Top of THE INPUT

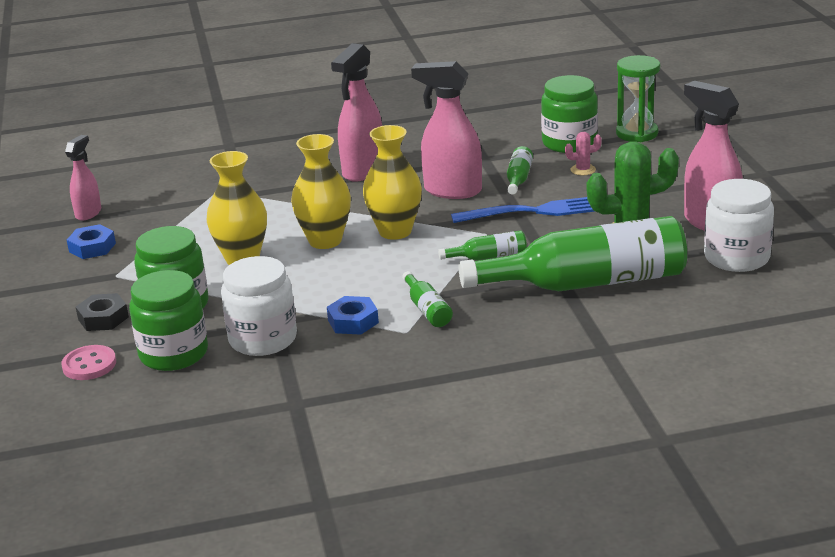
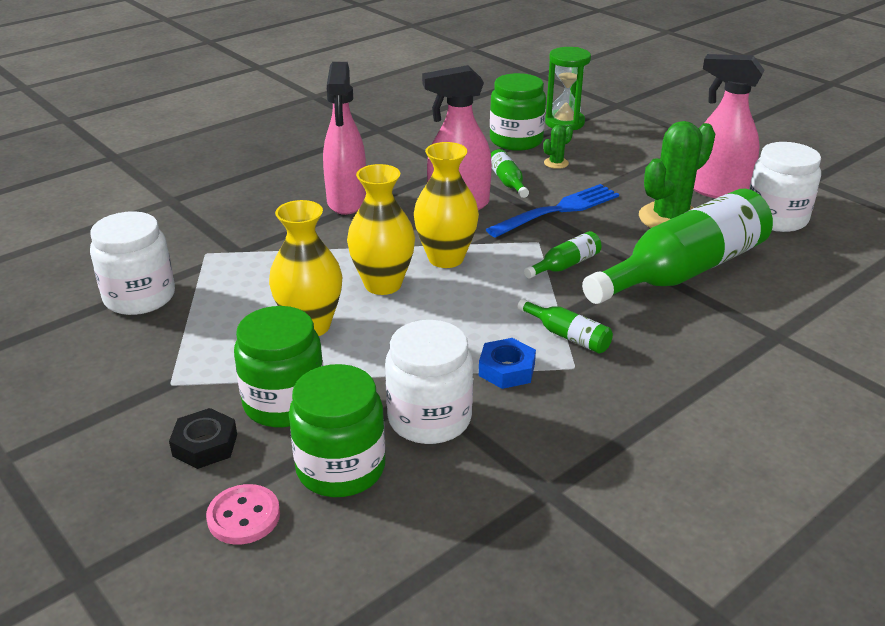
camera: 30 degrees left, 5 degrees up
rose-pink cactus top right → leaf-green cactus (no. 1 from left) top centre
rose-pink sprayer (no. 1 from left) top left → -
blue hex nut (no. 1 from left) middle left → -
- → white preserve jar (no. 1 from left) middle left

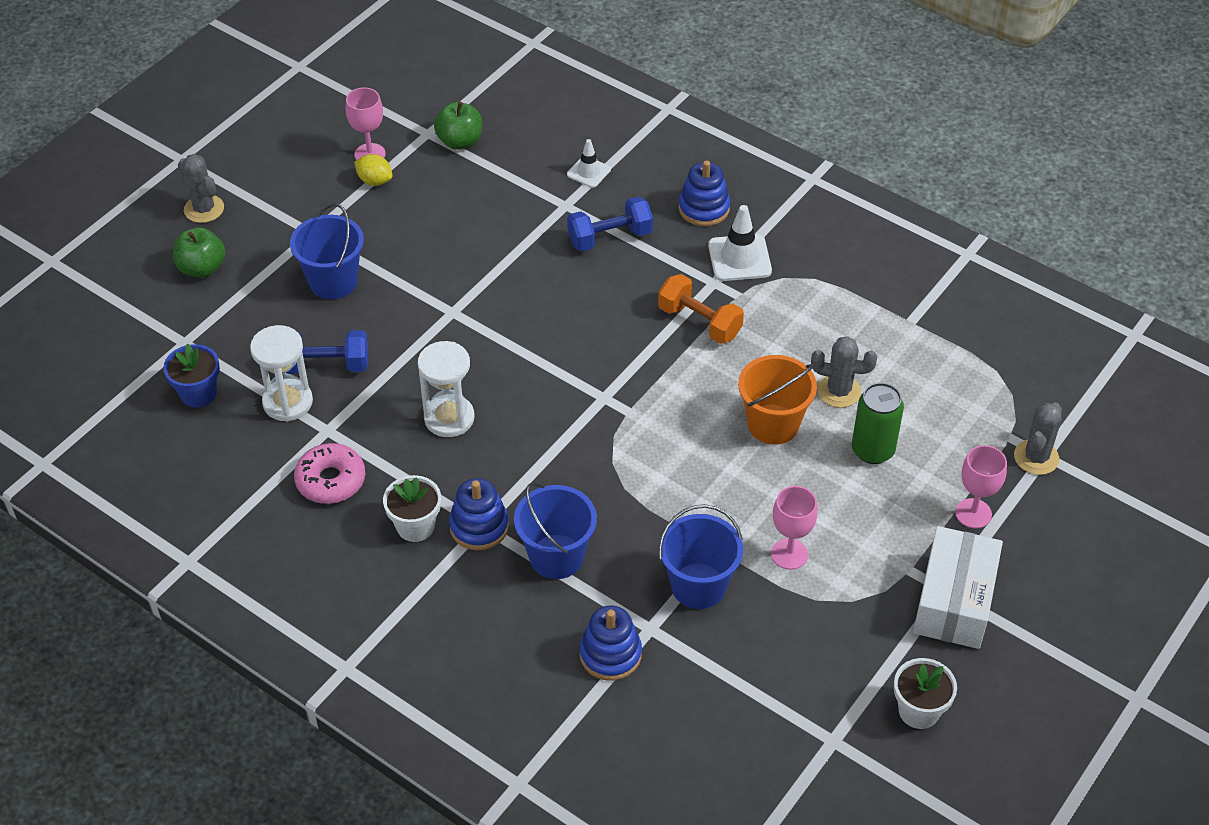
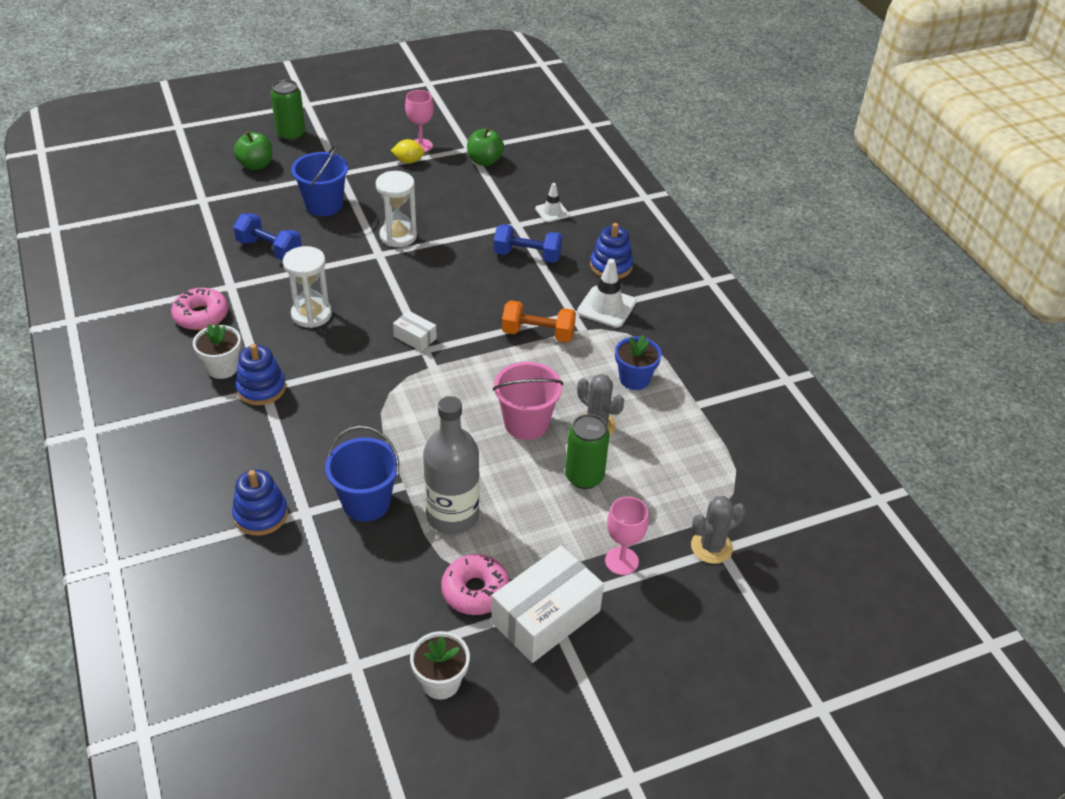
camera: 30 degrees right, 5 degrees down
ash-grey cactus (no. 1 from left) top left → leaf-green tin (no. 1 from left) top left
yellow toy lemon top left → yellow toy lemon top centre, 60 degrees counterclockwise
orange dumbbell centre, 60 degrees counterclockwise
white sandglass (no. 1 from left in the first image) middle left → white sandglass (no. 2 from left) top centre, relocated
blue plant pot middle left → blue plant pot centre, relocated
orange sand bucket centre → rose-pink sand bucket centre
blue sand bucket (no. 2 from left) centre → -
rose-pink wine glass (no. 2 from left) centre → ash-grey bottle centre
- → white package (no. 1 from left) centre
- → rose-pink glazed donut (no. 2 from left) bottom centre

Bottom of THE INPUT
Top of THE INPUT

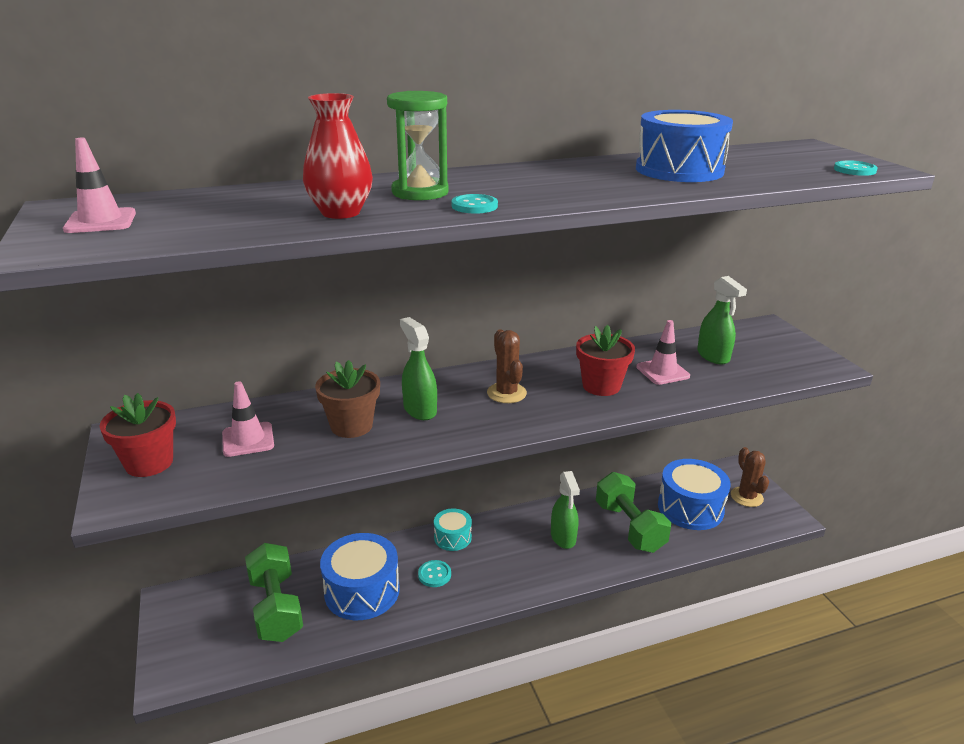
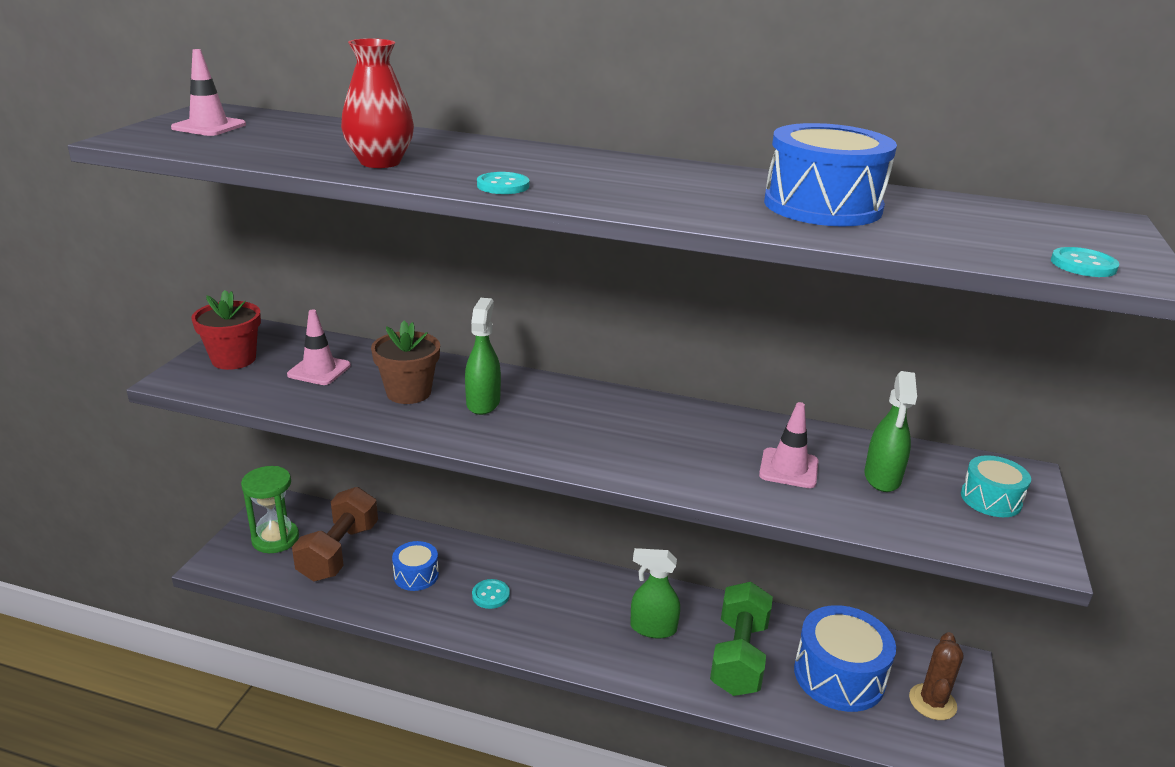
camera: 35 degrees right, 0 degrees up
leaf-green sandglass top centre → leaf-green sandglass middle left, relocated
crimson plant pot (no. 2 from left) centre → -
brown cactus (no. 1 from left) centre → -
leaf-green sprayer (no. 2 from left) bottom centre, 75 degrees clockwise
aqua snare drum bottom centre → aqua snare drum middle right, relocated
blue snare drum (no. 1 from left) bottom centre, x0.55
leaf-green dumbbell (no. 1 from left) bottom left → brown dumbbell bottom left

Bottom of THE INPUT
Top of THE INPUT

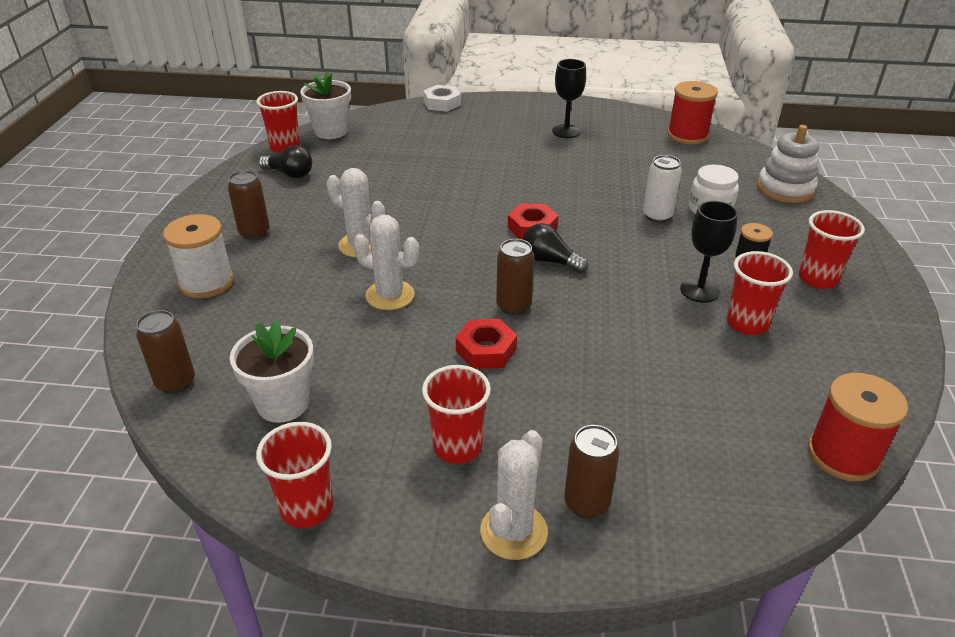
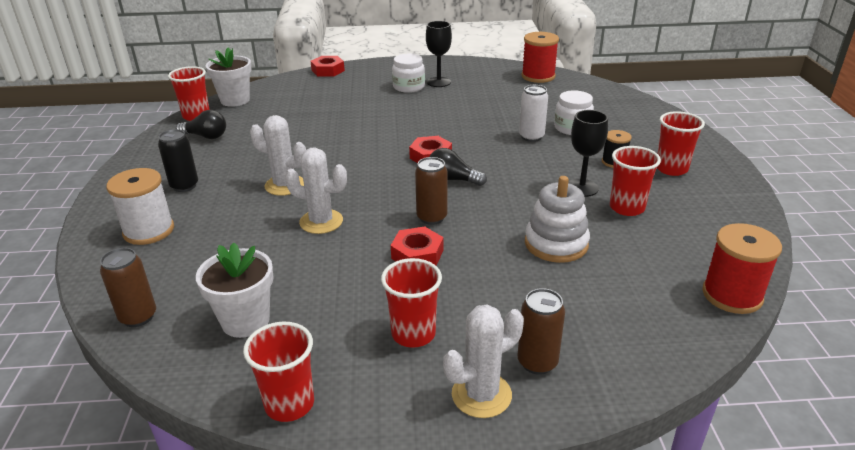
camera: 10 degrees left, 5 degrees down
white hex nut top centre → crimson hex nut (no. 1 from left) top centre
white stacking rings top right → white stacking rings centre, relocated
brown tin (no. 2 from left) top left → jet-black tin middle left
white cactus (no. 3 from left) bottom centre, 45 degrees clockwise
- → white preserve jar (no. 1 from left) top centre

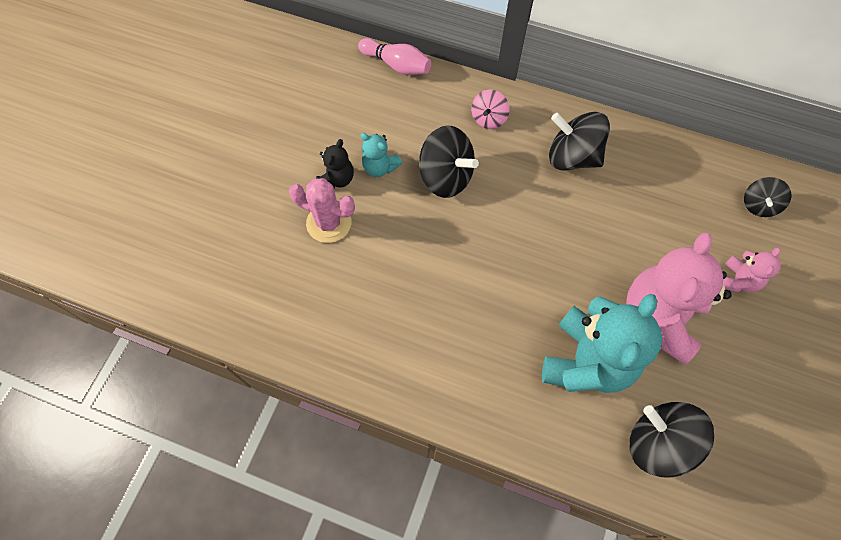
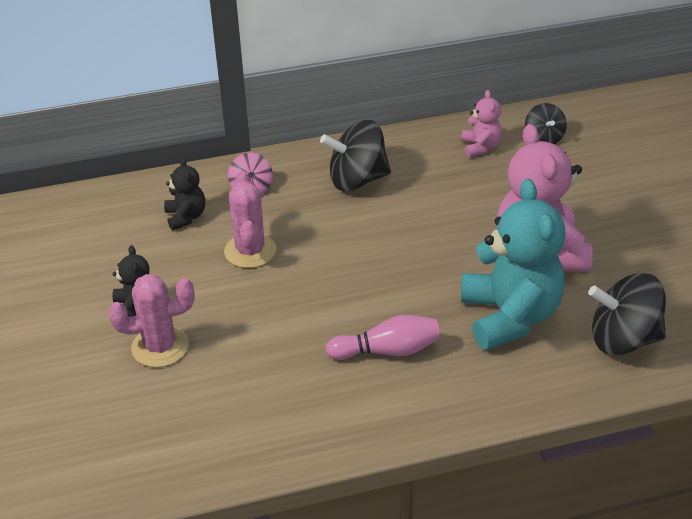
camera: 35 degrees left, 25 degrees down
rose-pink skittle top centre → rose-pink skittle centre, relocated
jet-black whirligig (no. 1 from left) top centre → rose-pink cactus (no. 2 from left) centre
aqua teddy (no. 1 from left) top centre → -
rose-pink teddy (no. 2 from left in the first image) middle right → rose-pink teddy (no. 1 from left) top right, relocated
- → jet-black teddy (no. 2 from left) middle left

Bottom of THE INPUT

WHAT YOU ARE ASKED TO DO
Using the data above, reproduce exactly the lines from the line that contains "rose-pink sprayer (no." through the line that contains "blue hex nut", including both.

ANSWER TO THIS EXERCISE
rose-pink sprayer (no. 1 from left) top left → -
blue hex nut (no. 1 from left) middle left → -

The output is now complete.